Directions for this task
Give the number of lines in the records below that contain the word "image", and nothing more.

Dataset entries
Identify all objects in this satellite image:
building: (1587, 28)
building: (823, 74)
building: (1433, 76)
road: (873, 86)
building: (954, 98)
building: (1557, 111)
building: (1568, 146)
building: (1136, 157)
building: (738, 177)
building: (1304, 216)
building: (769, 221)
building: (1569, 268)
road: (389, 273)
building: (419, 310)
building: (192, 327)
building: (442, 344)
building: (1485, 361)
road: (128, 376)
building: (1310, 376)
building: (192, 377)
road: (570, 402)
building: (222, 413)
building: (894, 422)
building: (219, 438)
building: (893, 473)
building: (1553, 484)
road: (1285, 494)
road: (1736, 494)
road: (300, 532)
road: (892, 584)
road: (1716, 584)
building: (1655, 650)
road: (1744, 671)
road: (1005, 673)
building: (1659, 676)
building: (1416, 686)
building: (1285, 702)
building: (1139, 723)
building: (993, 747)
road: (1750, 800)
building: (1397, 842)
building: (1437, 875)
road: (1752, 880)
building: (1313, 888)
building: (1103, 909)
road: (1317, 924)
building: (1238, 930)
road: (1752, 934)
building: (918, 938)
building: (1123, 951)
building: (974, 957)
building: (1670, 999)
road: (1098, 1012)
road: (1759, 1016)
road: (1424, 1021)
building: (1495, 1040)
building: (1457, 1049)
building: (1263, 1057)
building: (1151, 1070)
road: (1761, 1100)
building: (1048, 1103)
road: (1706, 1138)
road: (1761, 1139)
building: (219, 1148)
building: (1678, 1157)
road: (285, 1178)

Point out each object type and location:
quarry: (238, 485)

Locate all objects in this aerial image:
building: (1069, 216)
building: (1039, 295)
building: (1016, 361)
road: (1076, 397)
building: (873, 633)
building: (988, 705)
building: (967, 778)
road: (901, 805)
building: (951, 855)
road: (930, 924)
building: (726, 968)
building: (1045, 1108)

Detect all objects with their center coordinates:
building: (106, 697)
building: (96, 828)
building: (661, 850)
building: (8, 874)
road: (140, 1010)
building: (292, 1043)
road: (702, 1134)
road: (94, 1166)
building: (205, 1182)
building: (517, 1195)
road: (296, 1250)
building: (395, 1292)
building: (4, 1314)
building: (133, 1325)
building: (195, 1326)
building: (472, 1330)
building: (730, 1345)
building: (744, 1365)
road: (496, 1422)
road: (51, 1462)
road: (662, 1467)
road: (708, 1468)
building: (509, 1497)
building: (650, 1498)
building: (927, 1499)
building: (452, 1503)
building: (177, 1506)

Exercise result
2